+++ Data supplied

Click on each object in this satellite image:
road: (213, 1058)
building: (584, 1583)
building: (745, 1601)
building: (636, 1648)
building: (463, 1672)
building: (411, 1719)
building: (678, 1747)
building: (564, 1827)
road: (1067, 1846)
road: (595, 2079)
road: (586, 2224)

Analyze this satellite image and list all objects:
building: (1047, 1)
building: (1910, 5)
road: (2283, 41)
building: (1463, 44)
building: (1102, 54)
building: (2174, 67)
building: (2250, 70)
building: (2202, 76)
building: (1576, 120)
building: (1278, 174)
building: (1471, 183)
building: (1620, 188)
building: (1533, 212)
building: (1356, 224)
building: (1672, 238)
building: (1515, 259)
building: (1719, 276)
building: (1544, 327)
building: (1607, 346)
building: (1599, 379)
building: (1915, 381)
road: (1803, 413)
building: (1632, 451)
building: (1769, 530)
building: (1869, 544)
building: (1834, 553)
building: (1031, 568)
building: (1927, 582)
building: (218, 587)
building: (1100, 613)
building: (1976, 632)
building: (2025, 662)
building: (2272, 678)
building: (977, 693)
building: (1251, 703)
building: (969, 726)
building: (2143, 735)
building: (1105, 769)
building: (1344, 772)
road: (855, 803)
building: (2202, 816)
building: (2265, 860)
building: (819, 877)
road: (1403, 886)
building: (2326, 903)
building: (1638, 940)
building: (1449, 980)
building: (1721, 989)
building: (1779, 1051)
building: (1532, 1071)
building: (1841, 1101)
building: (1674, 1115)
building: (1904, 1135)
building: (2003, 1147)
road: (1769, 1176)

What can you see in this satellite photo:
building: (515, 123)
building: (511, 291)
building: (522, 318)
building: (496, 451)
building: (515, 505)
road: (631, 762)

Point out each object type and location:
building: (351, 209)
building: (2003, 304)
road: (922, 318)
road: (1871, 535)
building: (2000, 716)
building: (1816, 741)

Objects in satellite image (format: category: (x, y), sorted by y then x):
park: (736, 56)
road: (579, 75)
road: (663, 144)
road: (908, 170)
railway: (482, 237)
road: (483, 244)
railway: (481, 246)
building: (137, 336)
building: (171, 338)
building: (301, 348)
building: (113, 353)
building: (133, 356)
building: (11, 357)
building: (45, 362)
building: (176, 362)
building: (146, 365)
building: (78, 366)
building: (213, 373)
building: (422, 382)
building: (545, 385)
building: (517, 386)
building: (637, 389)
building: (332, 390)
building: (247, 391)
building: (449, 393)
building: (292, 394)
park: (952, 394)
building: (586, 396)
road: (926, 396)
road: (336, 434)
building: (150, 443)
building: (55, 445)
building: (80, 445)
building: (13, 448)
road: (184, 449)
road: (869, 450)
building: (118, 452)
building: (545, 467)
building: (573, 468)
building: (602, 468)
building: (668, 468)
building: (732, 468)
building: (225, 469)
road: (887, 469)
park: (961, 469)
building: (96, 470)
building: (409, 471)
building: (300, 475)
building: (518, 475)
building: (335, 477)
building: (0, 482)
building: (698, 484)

++++++

- _Task brief_: Wherever "this" turns up in the records, copy the whole line.

- _Written reply_:
Click on each object in this satellite image:
Analyze this satellite image and list all objects:
What can you see in this satellite photo:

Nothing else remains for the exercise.